* _Scene difference descriptions_:
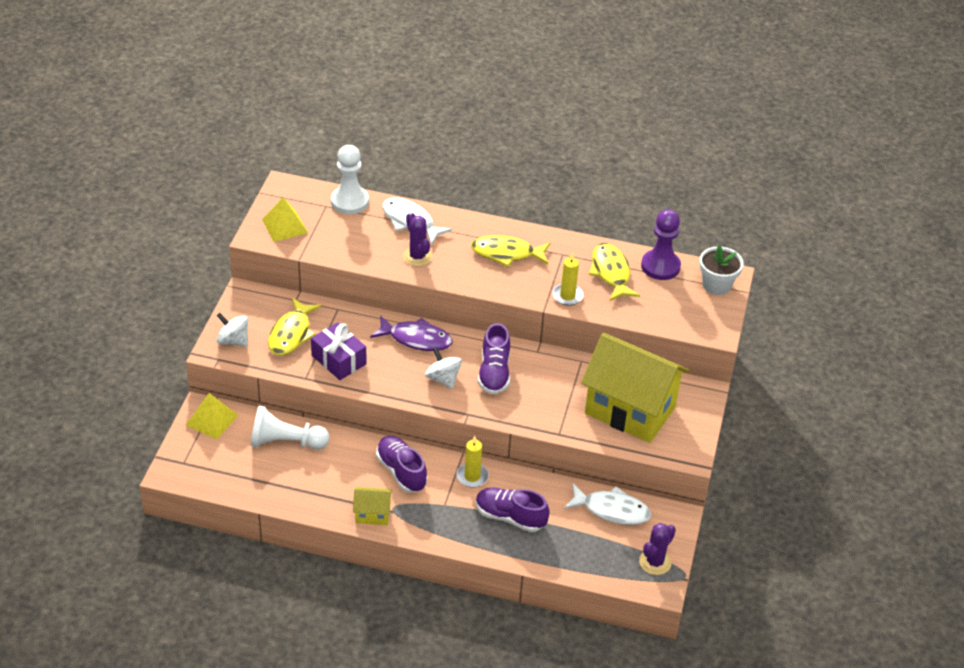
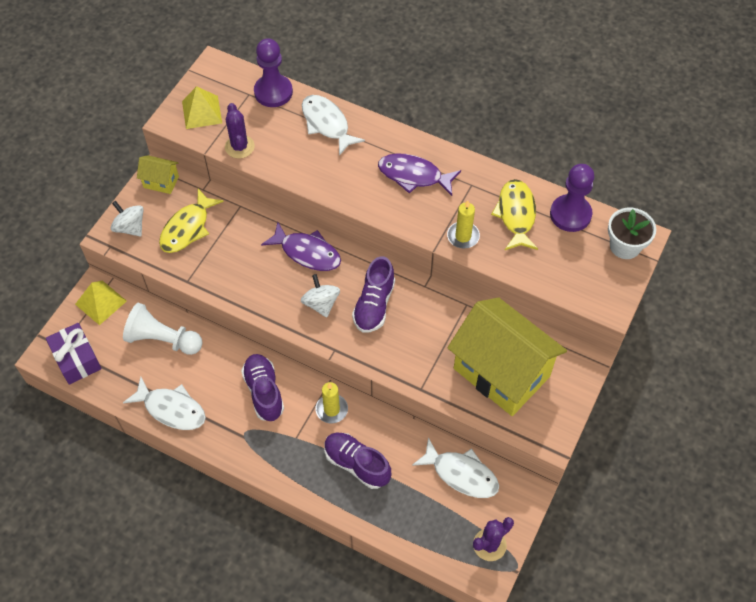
camera: 15 degrees right, 15 degrees up
purple gift [311,322,366,380] -> purple gift moved to [46,323,102,385]
white pawn [331,145,369,214] -> purple pawn [254,38,293,107]
yellow house [353,487,392,525] -> yellow house moved to [137,155,179,194]
purple cactus [403,212,432,266] -> purple cactus moved to [225,103,255,159]
yellow fish [471,235,550,267] -> purple fish [378,153,461,196]
none -> white fish [123,377,206,430]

* _WORK TO BE COMPLETED_: Your job is to return all lines above that hold the word "purple".

* _SOLUTION FOR THIS PROBLEM_:
purple gift [311,322,366,380] -> purple gift moved to [46,323,102,385]
white pawn [331,145,369,214] -> purple pawn [254,38,293,107]
purple cactus [403,212,432,266] -> purple cactus moved to [225,103,255,159]
yellow fish [471,235,550,267] -> purple fish [378,153,461,196]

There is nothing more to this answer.